== INPUT ==
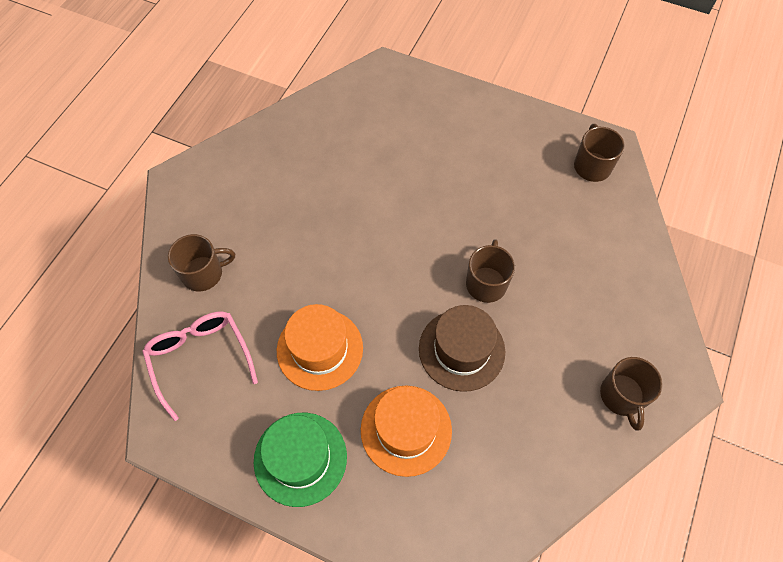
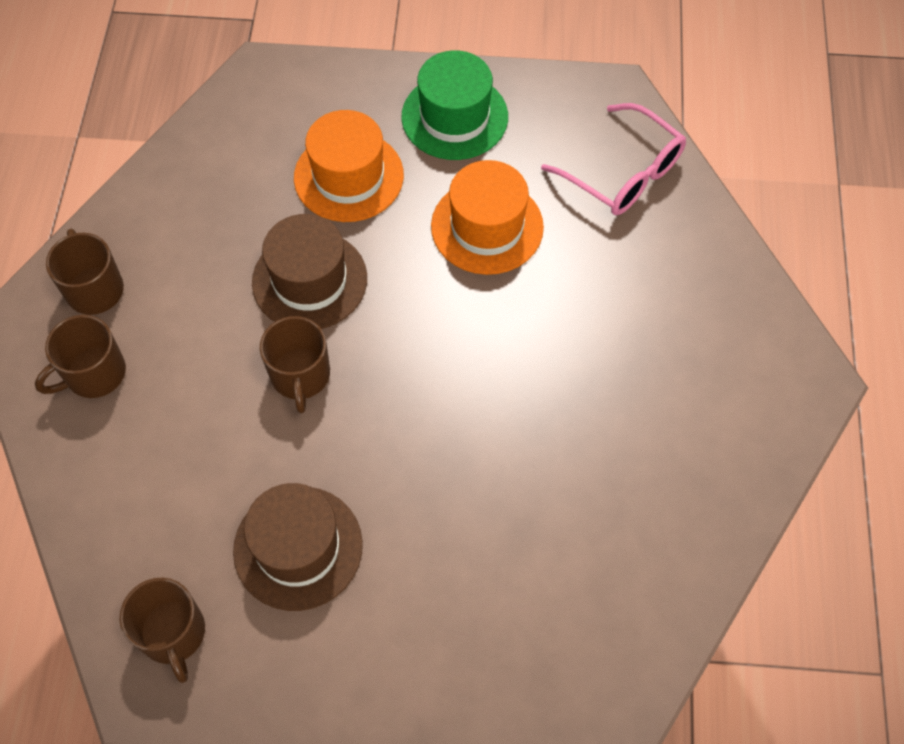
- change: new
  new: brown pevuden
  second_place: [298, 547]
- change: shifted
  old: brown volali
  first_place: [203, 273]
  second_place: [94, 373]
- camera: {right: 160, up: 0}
===
§ **EXERCISE GOAL**:
A verbatim copy of every entry is wanted; the pictures stay out of it.

§ **OUTPUT FOR THIS TASK**:
- change: new
  new: brown pevuden
  second_place: [298, 547]
- change: shifted
  old: brown volali
  first_place: [203, 273]
  second_place: [94, 373]
- camera: {right: 160, up: 0}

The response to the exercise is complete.